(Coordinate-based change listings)
#####

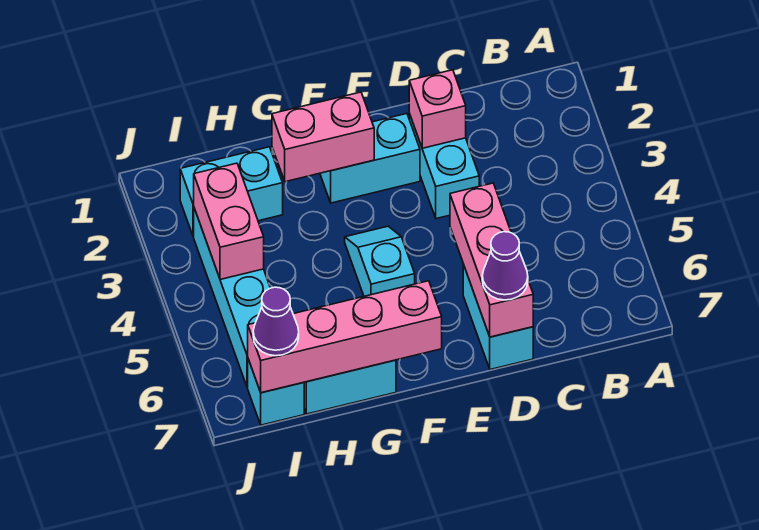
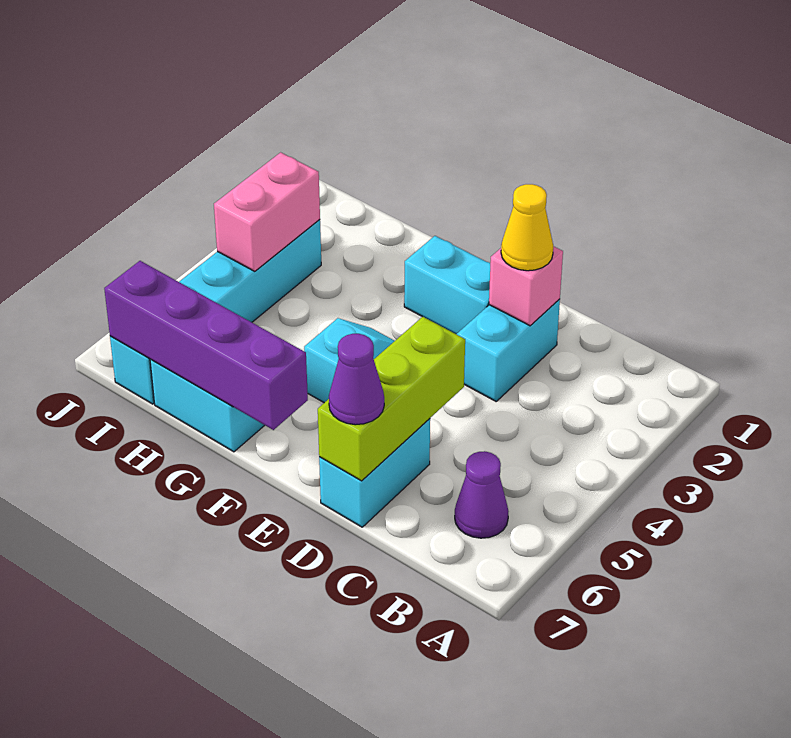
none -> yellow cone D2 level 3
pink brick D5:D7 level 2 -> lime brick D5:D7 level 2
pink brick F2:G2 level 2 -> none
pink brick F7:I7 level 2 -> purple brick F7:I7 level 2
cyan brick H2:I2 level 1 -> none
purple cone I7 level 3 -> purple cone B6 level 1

#####

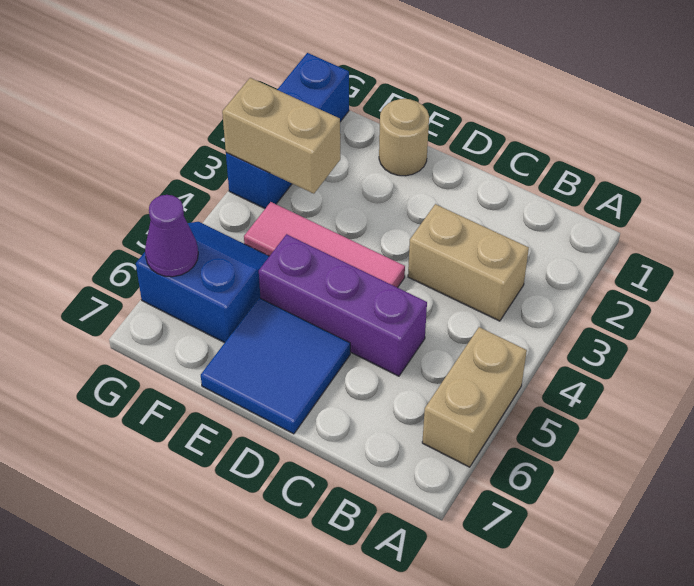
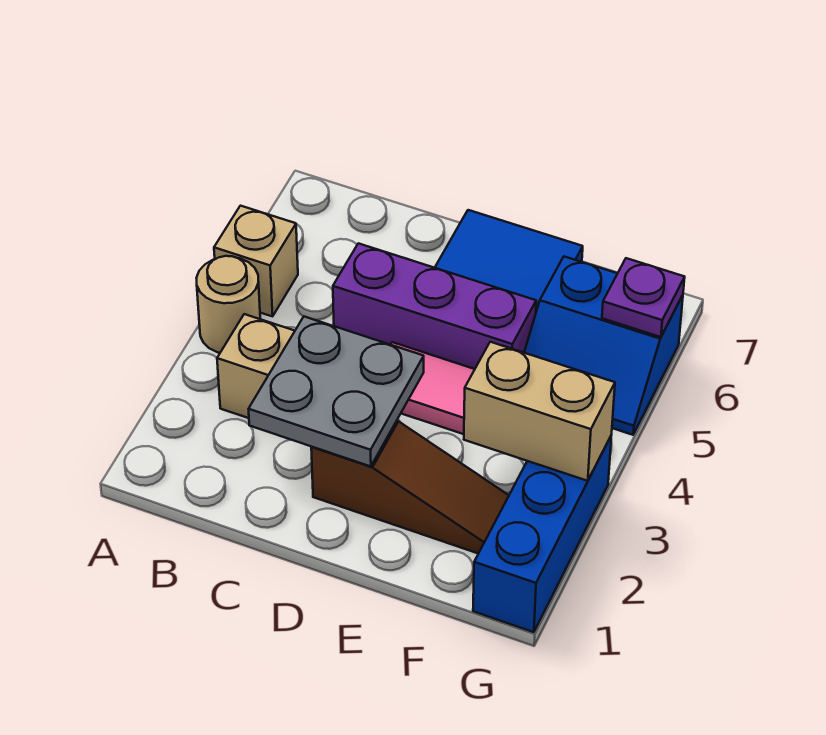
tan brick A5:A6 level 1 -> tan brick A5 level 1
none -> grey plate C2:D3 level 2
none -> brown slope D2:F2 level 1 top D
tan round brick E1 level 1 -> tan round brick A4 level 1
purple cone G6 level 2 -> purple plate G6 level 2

#####

-- TASK STATEMENT --
Lines in the data that include the word "cone" should all be copied.

-- REPLY TO THE EXERCISE --
none -> yellow cone D2 level 3
purple cone I7 level 3 -> purple cone B6 level 1
purple cone G6 level 2 -> purple plate G6 level 2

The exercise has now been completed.